* **TO DO**
Return the lines of the data below in which the string "camera" occurs.

* **SOURCE RECORDS**
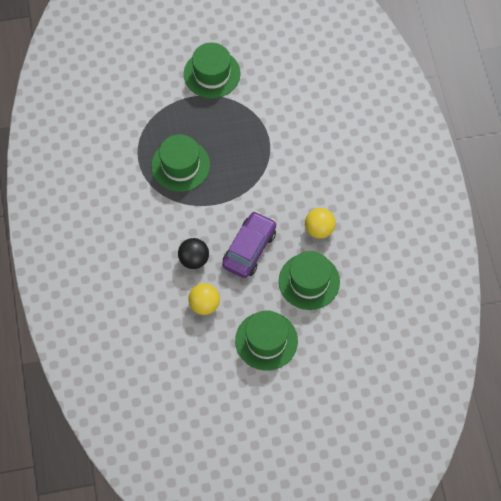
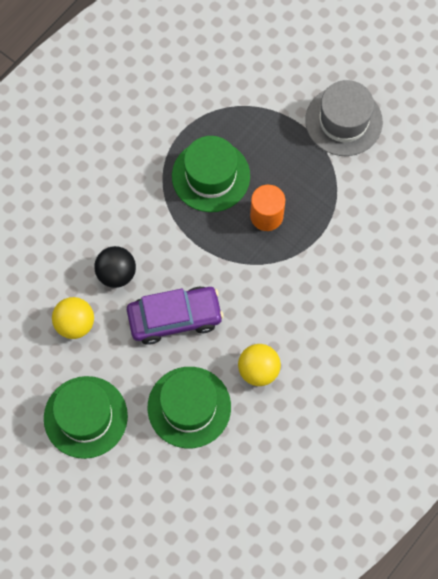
camera: 50 degrees right, 5 degrees up
green hat [184,43,241,99] -> grey hat [305,80,383,156]
none -> orange cylinder [250,185,285,231]

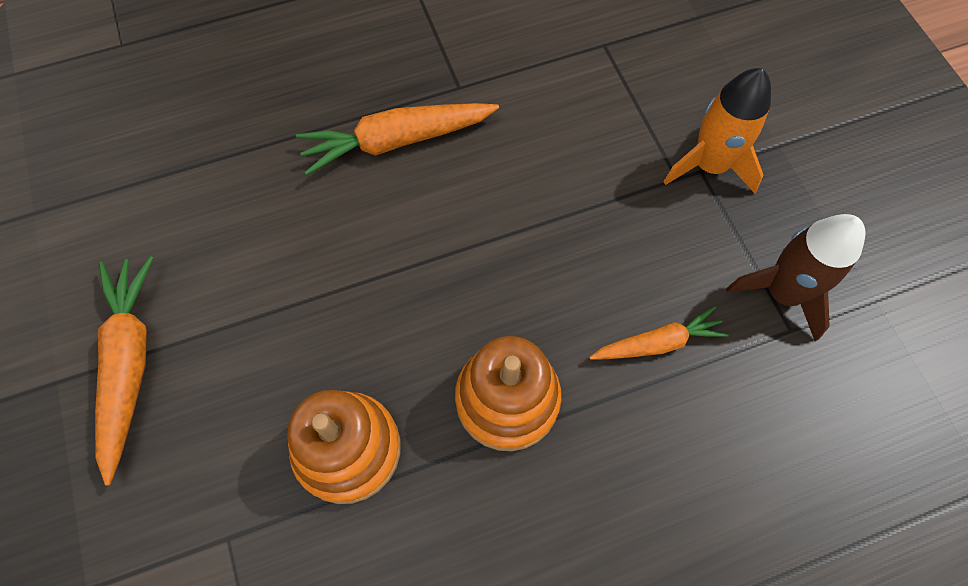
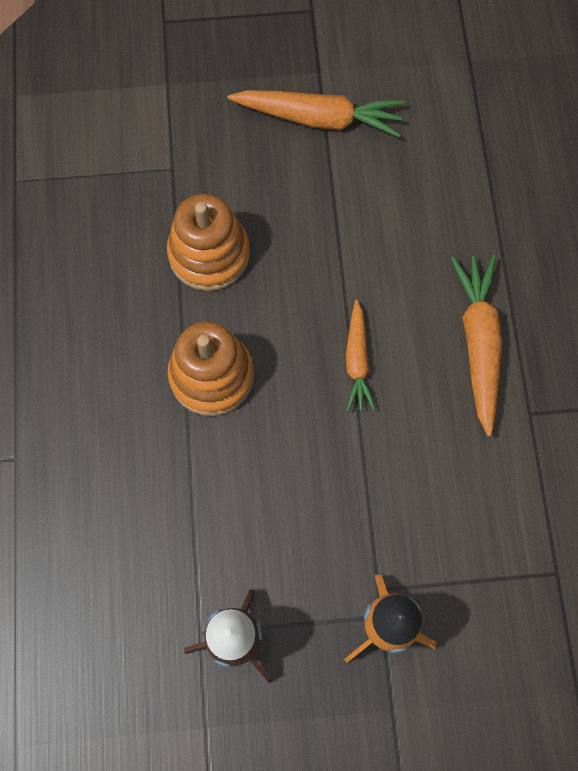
camera: 105 degrees right, 5 degrees up
orange carrot [589,306,729,360] -> orange carrot moved to [346,300,376,411]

* **RESULT**
camera: 50 degrees right, 5 degrees up
camera: 105 degrees right, 5 degrees up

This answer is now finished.